## The task
Sift the listing for lines that hold the string "yellow" and pull them out.

## Data excerpts
----

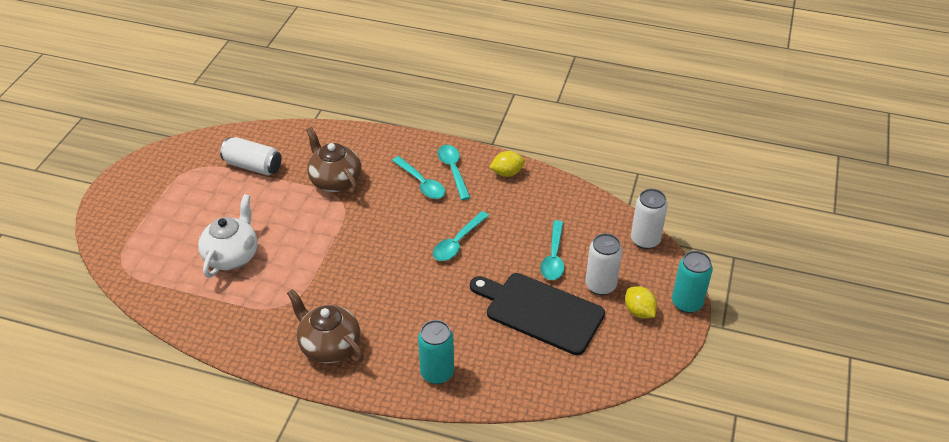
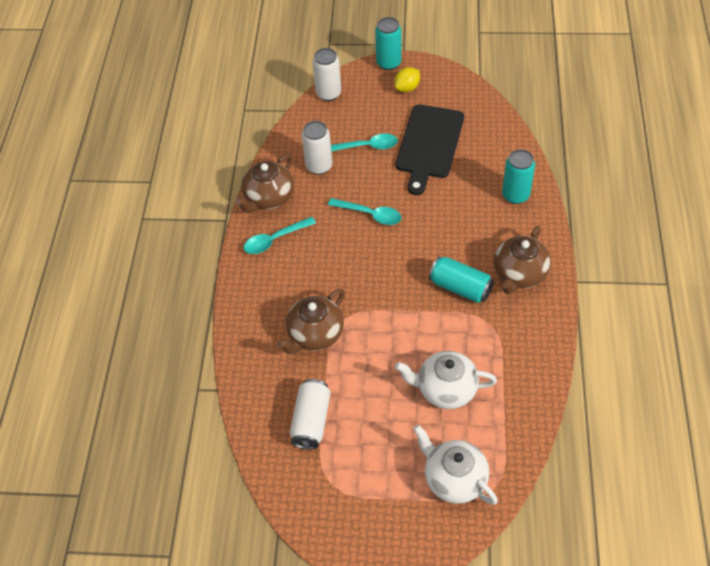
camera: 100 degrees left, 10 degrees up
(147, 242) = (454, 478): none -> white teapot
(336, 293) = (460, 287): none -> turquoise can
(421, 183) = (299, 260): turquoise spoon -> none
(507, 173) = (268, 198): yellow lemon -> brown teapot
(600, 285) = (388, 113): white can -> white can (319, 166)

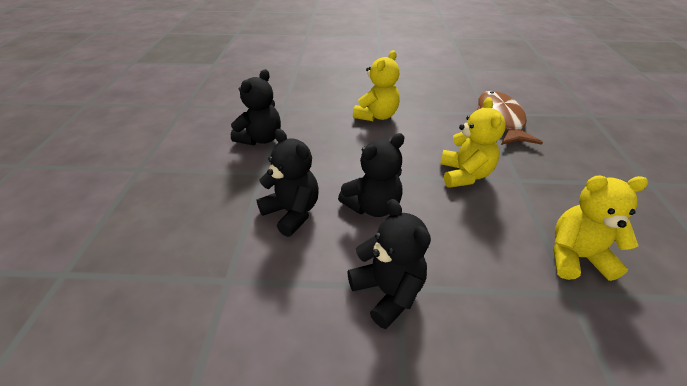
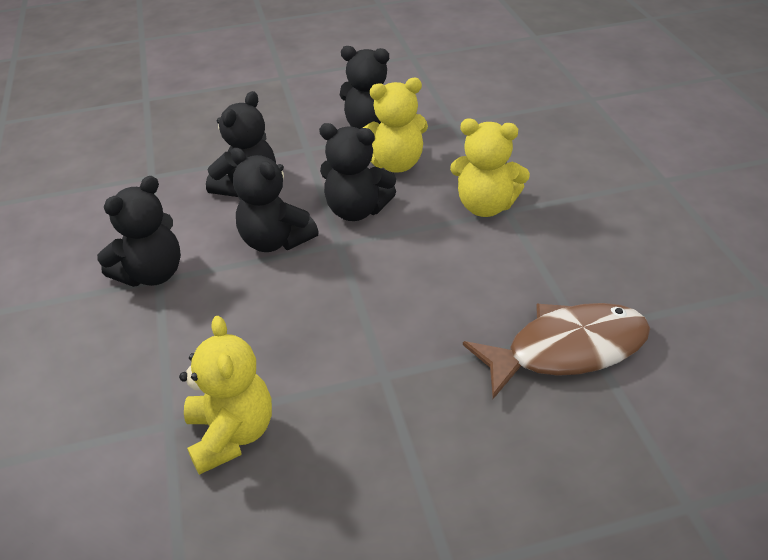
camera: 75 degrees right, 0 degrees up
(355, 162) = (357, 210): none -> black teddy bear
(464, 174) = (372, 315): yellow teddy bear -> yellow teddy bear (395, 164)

----

## Solution for this task
(507, 173) = (268, 198): yellow lemon -> brown teapot
(464, 174) = (372, 315): yellow teddy bear -> yellow teddy bear (395, 164)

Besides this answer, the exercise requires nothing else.